Available data:
•••••
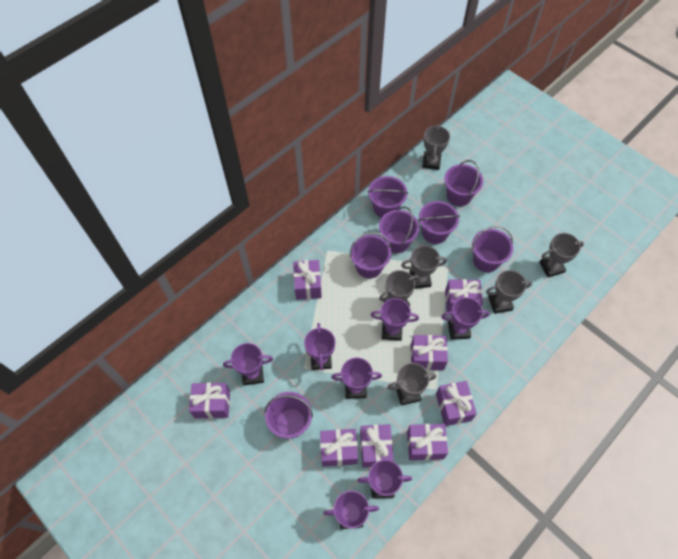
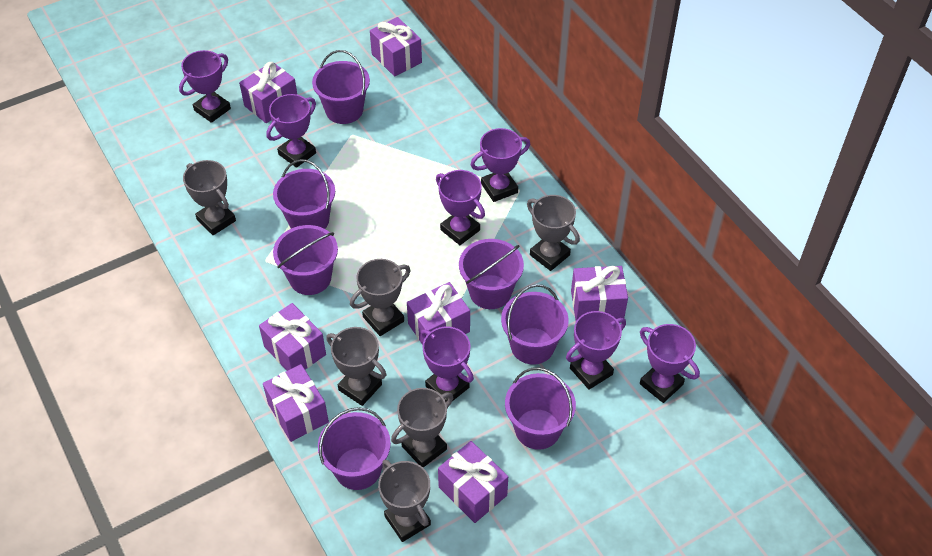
purple gift: 8 -> 7

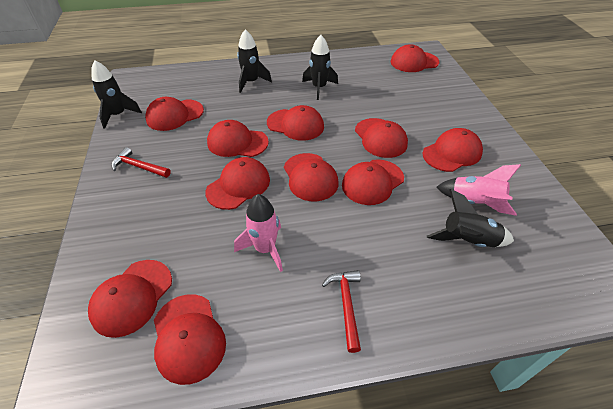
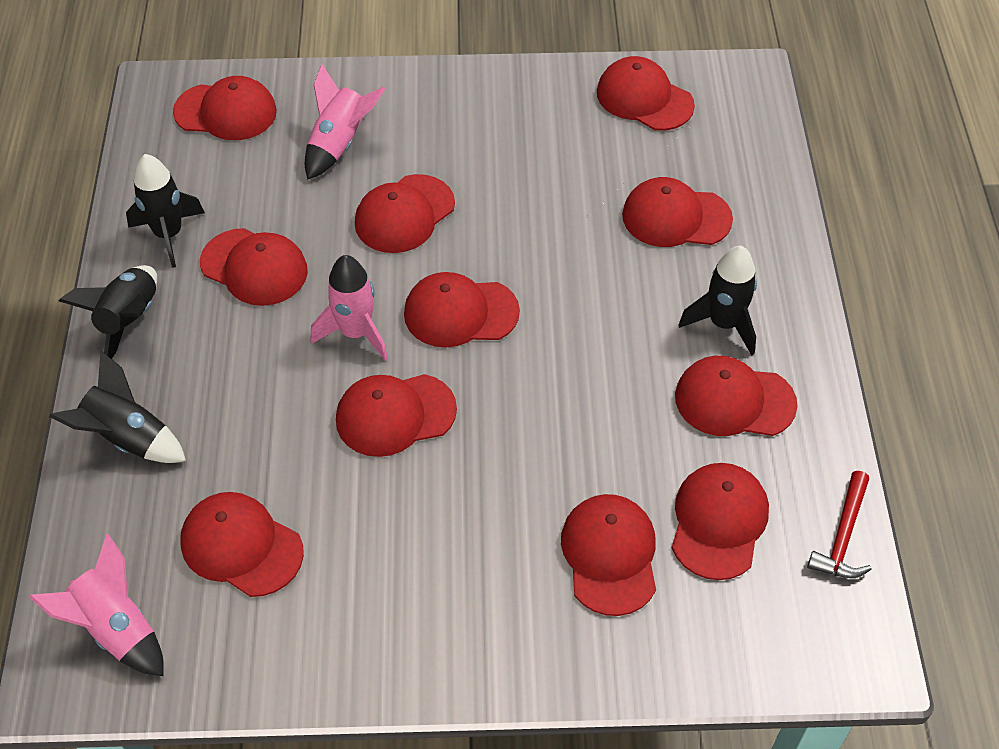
pink rocket: 2 -> 3
red hammer: 2 -> 1

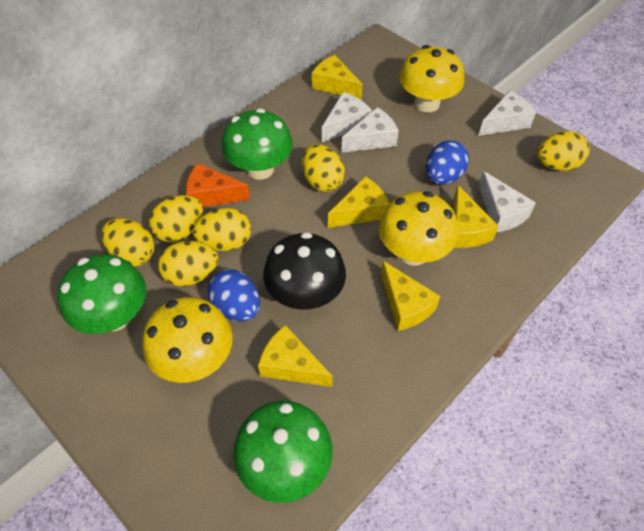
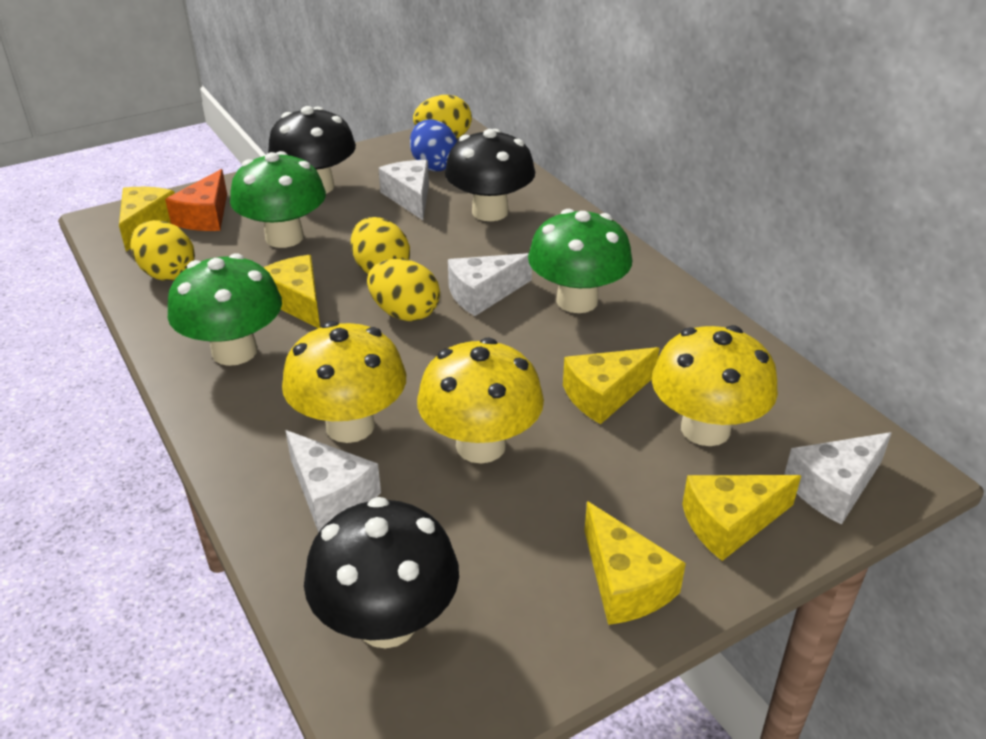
black mushroom: 1 -> 3
blue egg: 2 -> 1
yellow egg: 6 -> 4

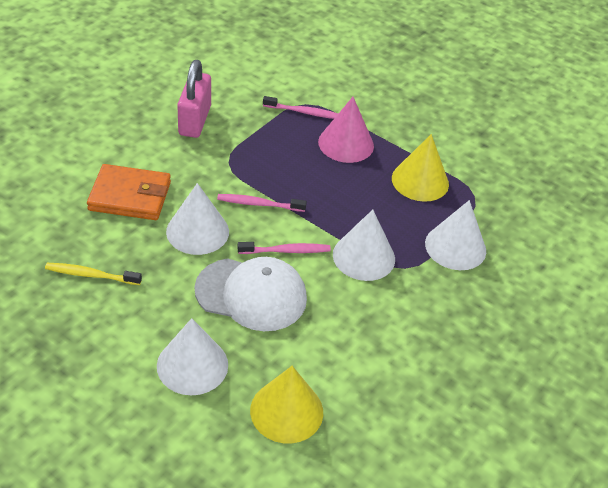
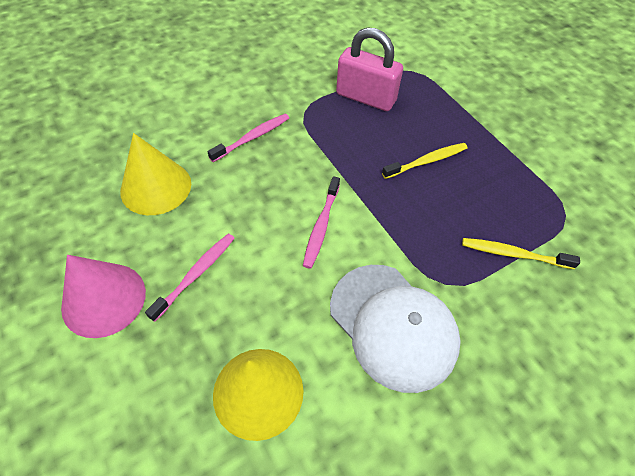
orange wallet: 1 -> 0
white cone: 4 -> 0
yellow toothbrush: 1 -> 2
•••••
All of the entries, apart from the pictures, must be returned exactly.

purple gift: 8 -> 7

pink rocket: 2 -> 3
red hammer: 2 -> 1

black mushroom: 1 -> 3
blue egg: 2 -> 1
yellow egg: 6 -> 4

orange wallet: 1 -> 0
white cone: 4 -> 0
yellow toothbrush: 1 -> 2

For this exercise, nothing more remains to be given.